* ABOUT THIS EXERCISE *
If a line in the entries below holds the string "degrees", copy it.

[Data entries]
··········

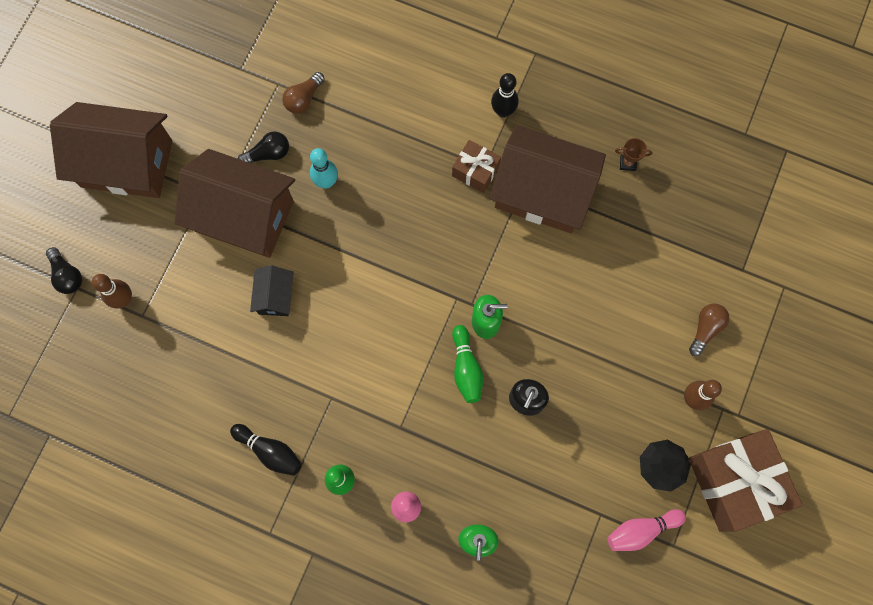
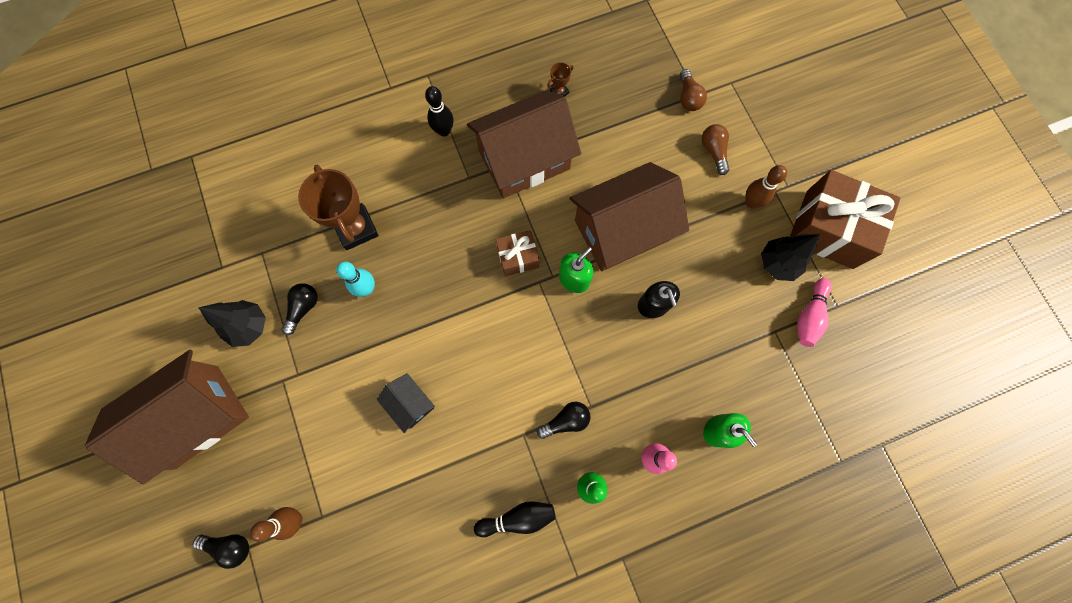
camera: 45 degrees left, 0 degrees up
(219, 132) = (249, 326): none -> black tree
(244, 216) = (329, 369): brown house -> brown house (622, 230)
(303, 99) = (292, 246): brown light bulb -> brown light bulb (688, 98)
(362, 128) = (356, 229): none -> brown trophy
(372, 419) = (566, 420): none -> black light bulb
(466, 368) = (593, 322): green bowling pin -> none
(475, 171) = (465, 186): brown gift -> brown gift (518, 257)

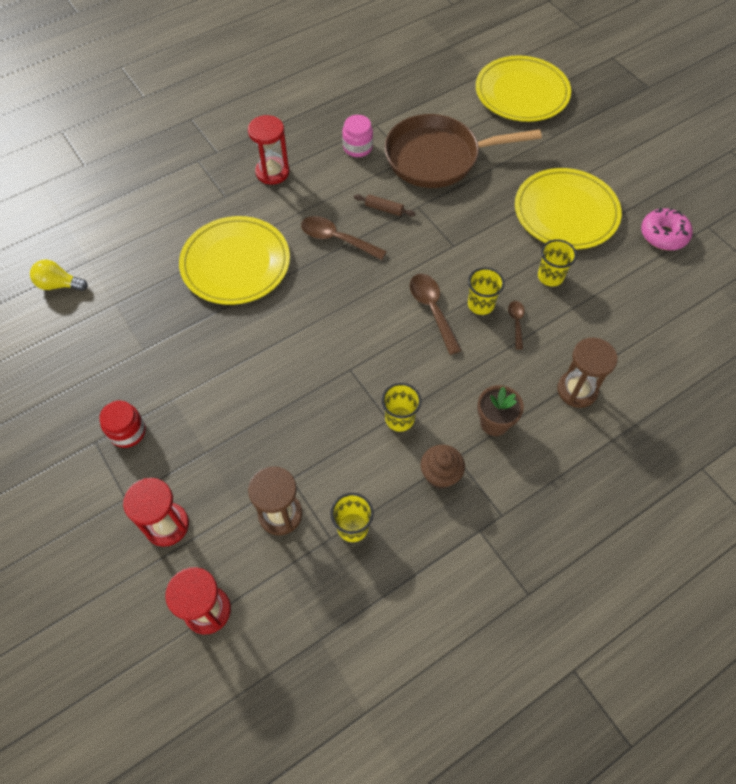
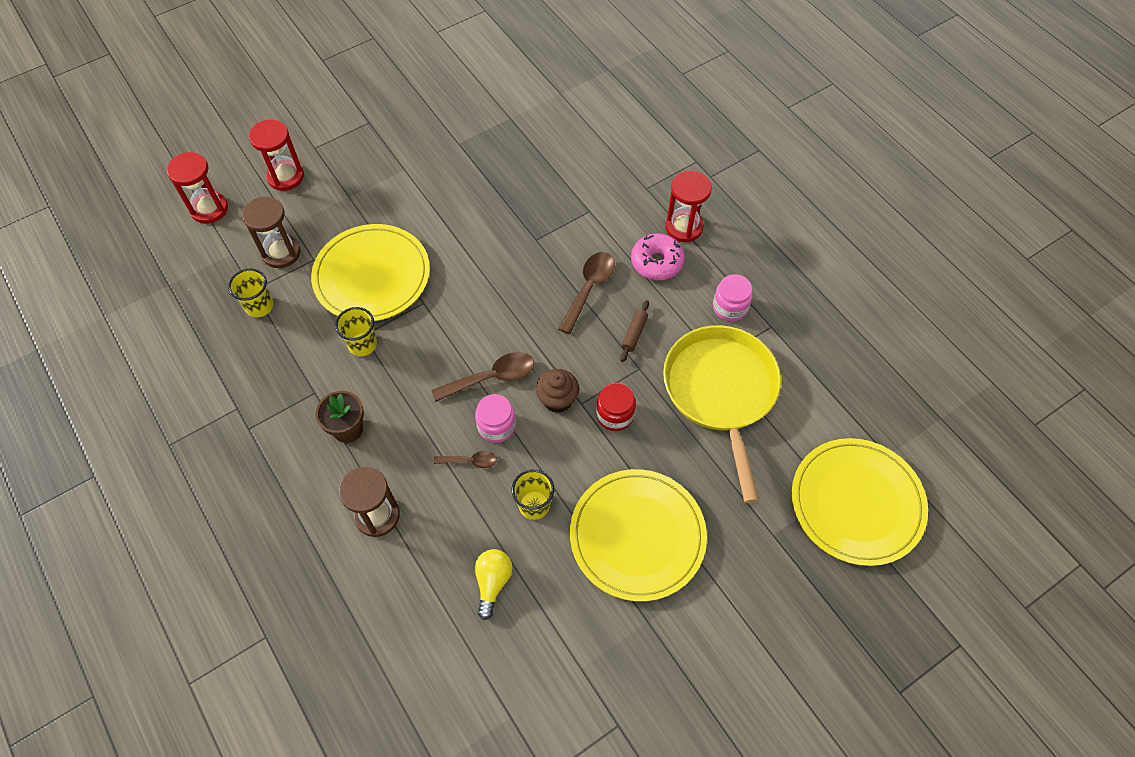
camera: 90 degrees right, 0 degrees up
(59, 285) = (532, 77): yellow light bulb -> yellow light bulb (492, 582)
(127, 432) = (375, 142): red jar -> red jar (615, 415)
(235, 263) = (556, 203): yellow plate -> yellow plate (372, 276)
(438, 157) = (721, 392): brown pan -> yellow pan
(440, 475) = (298, 377): brown cupcake -> brown cupcake (557, 400)
(480, 304) = (496, 426): yellow cup -> pink jar
(663, 235) = (601, 658): pink donut -> pink donut (656, 262)

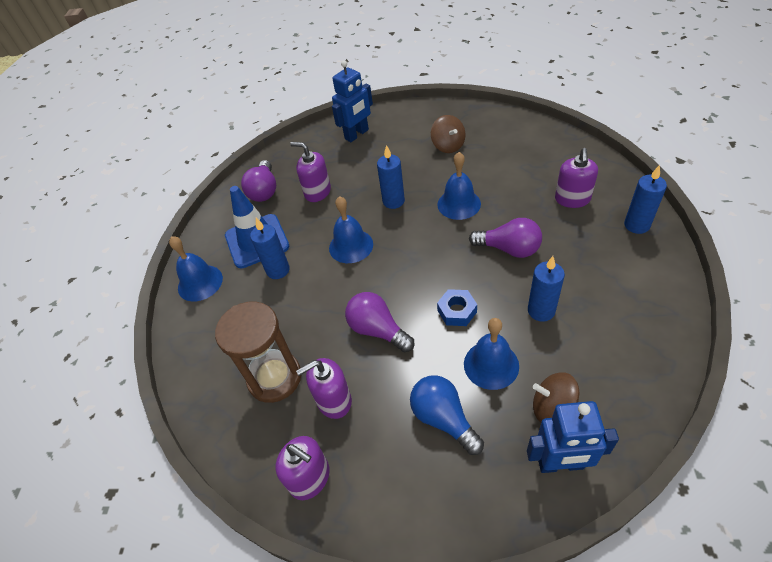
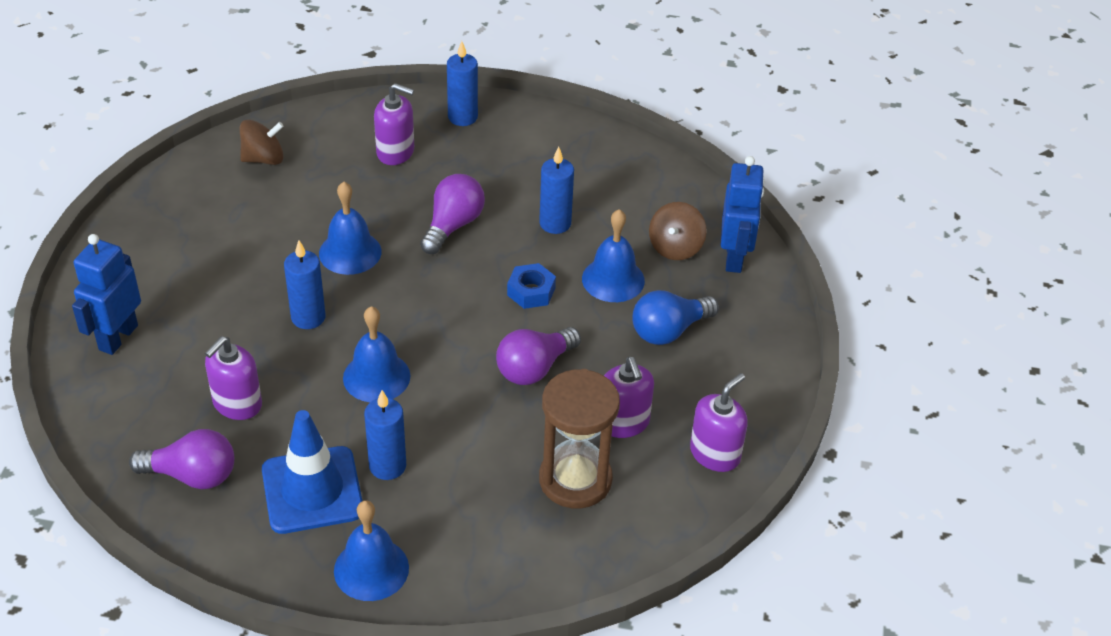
camera: 90 degrees left, 5 degrees down
(357, 134) = (118, 337): blue robot -> blue robot turned 120 degrees counterclockwise
(448, 146) = (219, 238): brown spinning top -> brown spinning top (263, 159)

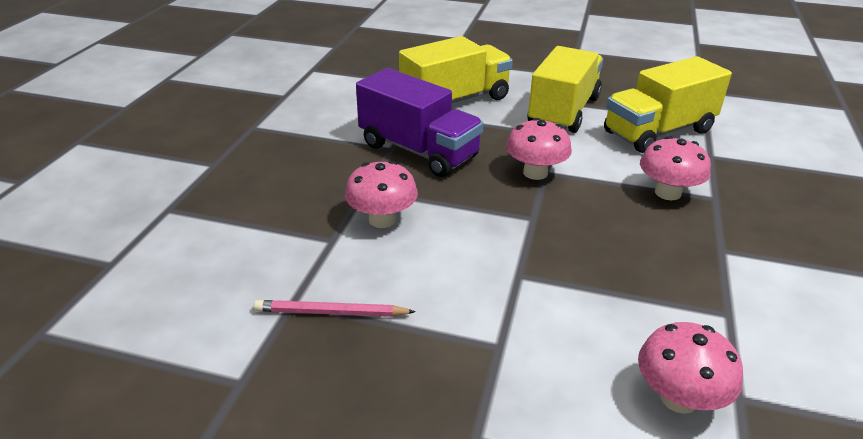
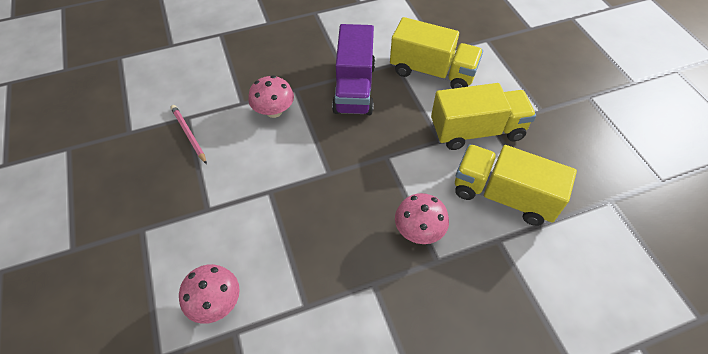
camera: 55 degrees right, 20 degrees up
(535, 173) = (380, 152): pink mushroom -> none

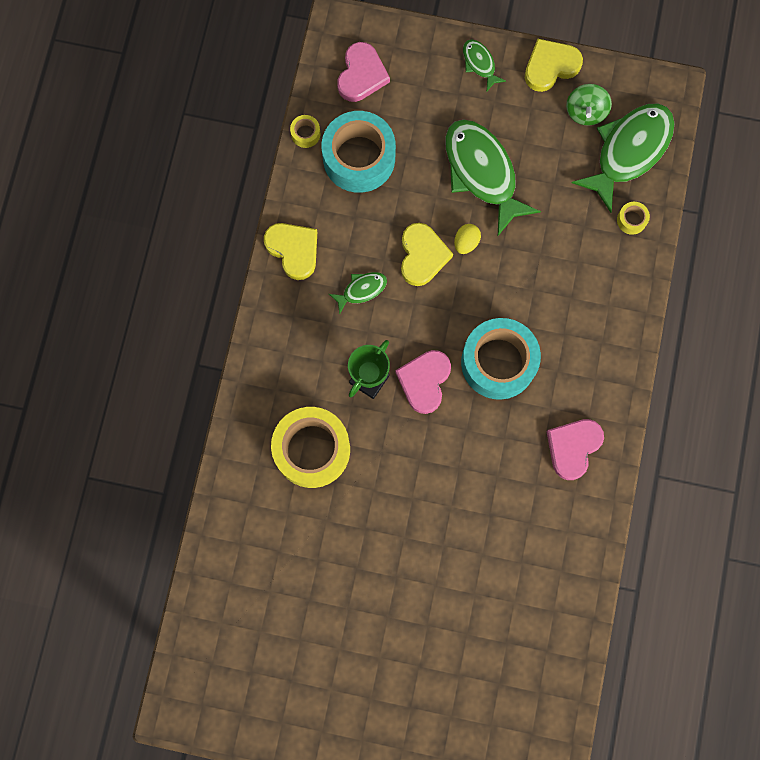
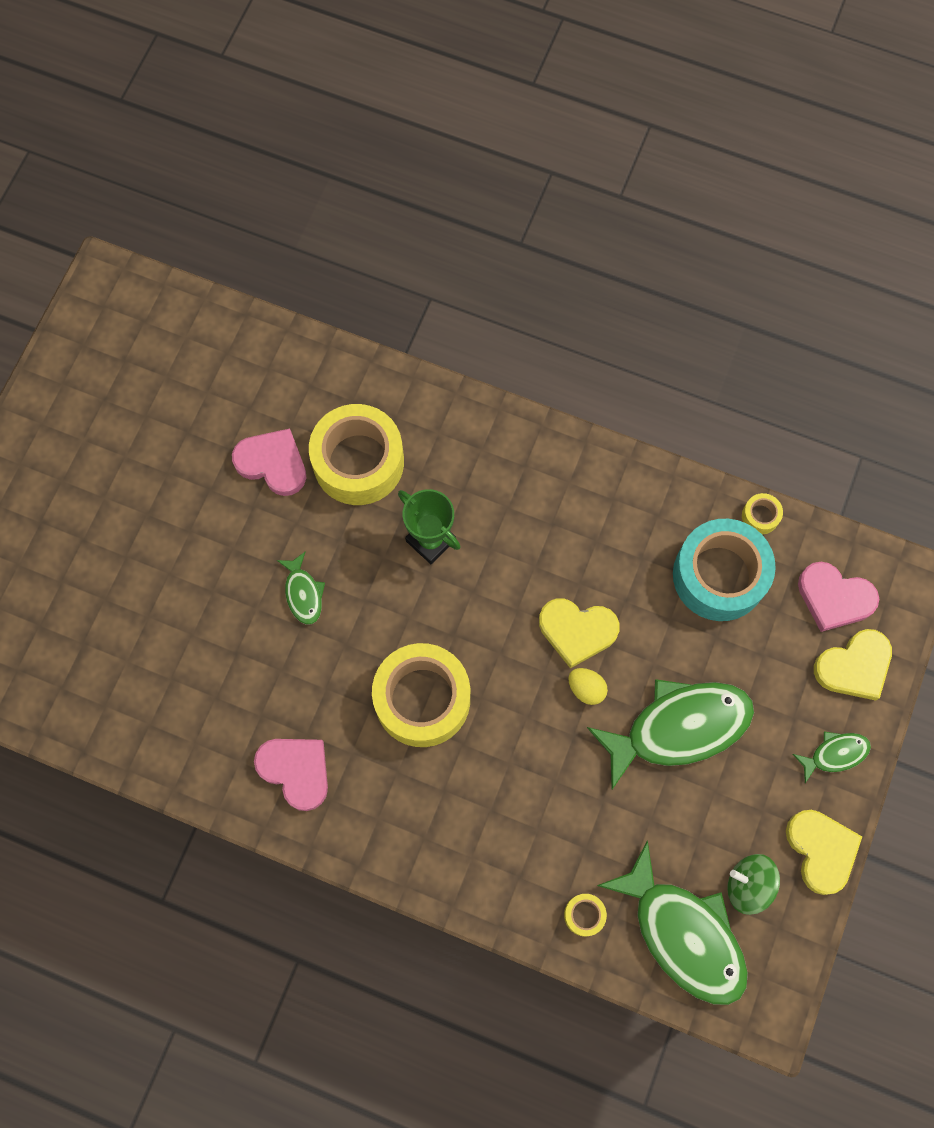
camera: 100 degrees right, 5 degrees down
(293, 250) = (608, 479): yellow heart -> yellow heart (854, 666)
(361, 290) = (544, 550): green fish -> green fish (303, 593)
(424, 381) = (415, 605): pink heart -> pink heart (273, 463)
(498, 362) = (422, 699): turquoise tape -> yellow tape

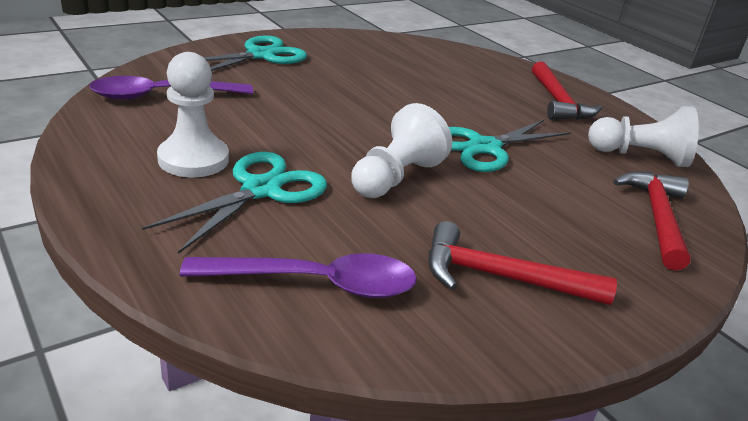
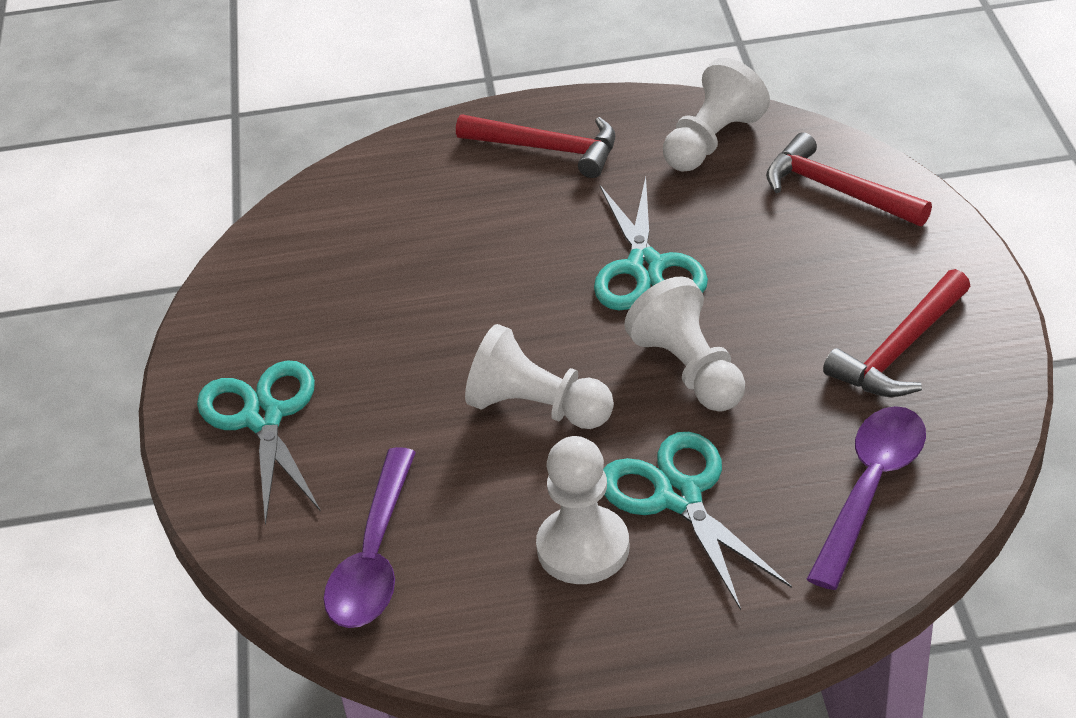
camera: 55 degrees left, 10 degrees up
(318, 127) = (537, 408): none -> white pawn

··········

* EXERCISE SOLUTION *
camera: 45 degrees left, 0 degrees up
camera: 90 degrees right, 0 degrees up
camera: 90 degrees left, 5 degrees down
(357, 134) = (118, 337): blue robot -> blue robot turned 120 degrees counterclockwise
camera: 55 degrees right, 20 degrees up
camera: 100 degrees right, 5 degrees down
camera: 55 degrees left, 10 degrees up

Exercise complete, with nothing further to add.